[Data records]
....................
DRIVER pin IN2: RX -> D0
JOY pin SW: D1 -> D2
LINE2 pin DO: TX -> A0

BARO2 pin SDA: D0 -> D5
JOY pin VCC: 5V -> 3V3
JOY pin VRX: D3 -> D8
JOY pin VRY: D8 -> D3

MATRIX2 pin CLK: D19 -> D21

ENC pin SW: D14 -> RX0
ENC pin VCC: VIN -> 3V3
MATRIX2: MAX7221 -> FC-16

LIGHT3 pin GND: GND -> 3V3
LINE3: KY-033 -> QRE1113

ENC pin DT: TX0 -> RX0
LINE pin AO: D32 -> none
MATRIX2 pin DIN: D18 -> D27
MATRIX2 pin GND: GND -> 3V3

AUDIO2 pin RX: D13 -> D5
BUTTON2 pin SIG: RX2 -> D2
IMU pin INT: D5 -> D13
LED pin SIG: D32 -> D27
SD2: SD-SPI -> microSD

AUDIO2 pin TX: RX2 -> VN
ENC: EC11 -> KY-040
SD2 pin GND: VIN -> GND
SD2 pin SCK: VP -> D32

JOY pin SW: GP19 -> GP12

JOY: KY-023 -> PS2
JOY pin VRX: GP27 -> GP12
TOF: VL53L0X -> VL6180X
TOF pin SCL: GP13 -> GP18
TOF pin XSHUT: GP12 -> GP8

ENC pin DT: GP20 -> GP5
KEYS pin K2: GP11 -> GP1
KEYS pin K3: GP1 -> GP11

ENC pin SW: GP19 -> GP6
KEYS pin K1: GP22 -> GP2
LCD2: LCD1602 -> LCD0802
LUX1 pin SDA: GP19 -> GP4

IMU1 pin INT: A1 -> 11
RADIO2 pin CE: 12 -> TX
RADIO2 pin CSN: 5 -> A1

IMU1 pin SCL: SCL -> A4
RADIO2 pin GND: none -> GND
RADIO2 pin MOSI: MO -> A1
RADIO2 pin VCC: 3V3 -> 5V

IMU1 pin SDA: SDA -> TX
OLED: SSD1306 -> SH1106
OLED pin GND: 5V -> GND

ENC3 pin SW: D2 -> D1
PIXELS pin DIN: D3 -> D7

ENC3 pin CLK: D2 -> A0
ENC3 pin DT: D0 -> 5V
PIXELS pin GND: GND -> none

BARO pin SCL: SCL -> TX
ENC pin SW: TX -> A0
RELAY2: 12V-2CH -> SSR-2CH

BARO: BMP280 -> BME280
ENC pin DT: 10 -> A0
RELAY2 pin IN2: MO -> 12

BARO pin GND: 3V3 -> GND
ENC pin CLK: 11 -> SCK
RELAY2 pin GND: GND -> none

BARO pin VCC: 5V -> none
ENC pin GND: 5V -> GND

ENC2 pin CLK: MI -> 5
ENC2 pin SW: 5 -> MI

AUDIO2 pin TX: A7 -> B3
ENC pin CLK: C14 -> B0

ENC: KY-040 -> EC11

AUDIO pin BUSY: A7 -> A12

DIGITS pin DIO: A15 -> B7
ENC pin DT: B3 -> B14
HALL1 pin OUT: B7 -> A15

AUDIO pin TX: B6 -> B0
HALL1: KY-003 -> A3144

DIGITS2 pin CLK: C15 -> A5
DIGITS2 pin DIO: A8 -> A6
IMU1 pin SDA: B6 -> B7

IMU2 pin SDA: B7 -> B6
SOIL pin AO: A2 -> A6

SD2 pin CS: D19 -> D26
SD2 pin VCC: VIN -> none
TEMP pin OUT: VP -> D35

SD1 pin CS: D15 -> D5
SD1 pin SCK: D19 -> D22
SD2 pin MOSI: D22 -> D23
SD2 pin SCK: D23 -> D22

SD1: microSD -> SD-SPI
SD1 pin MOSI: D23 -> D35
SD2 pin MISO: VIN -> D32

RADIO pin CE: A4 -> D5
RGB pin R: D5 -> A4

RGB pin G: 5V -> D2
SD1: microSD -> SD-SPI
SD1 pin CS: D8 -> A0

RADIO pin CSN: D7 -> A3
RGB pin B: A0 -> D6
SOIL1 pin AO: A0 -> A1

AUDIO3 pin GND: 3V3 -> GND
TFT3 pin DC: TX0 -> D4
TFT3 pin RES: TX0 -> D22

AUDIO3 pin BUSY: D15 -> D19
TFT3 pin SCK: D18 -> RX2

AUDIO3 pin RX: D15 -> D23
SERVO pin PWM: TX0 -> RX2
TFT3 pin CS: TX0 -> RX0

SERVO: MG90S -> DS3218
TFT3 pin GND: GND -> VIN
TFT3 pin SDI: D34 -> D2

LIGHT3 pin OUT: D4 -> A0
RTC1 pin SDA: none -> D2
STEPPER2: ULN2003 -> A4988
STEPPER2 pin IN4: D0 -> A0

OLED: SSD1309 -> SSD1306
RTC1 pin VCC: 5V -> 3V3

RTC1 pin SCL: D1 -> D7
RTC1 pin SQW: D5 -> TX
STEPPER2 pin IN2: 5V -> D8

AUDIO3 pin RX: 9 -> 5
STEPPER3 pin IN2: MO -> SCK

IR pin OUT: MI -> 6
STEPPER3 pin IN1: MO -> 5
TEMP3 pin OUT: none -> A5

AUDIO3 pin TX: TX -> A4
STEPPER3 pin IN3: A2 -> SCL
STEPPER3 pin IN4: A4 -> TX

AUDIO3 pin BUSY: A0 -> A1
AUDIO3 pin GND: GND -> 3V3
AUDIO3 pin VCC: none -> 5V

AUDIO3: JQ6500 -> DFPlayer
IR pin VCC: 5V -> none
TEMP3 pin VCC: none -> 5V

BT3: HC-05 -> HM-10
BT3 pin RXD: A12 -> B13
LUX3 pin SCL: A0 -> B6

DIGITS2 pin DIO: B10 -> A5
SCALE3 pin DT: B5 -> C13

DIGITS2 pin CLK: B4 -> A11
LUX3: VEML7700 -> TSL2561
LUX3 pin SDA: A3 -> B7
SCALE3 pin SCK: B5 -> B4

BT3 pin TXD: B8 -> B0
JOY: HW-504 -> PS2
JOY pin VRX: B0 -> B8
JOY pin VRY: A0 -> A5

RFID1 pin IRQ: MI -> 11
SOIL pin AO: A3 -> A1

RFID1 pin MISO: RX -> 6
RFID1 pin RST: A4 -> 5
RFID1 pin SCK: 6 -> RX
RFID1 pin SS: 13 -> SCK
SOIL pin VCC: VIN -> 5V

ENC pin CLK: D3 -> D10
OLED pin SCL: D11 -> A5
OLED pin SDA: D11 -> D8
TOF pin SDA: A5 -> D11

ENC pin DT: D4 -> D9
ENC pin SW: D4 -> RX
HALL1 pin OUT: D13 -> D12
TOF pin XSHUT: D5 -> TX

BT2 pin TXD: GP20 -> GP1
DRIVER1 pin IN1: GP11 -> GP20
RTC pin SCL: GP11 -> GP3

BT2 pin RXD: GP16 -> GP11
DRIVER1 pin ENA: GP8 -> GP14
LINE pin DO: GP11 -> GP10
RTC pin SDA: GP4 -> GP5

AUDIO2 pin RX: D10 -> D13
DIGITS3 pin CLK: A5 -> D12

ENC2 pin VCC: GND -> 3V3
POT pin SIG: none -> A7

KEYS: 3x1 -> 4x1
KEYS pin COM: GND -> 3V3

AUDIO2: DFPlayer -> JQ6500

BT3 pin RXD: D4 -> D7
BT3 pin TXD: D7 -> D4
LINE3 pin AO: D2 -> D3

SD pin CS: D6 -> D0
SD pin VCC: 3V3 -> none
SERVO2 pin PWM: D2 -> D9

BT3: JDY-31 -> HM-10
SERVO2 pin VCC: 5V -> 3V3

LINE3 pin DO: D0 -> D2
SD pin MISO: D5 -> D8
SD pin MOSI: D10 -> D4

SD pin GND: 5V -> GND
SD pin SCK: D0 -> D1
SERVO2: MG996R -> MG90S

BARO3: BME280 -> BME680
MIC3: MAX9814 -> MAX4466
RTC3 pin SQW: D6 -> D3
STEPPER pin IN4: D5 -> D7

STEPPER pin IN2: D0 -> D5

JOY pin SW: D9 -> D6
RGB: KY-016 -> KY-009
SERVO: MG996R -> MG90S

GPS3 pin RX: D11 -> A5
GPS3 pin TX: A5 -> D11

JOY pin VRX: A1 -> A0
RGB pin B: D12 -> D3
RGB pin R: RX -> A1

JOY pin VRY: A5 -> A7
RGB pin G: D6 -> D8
....................
▶ **Work to complete**
Above are some records. Report the number of their lines that include "OLED", and add nothing else.

▶ **Result of the task**
5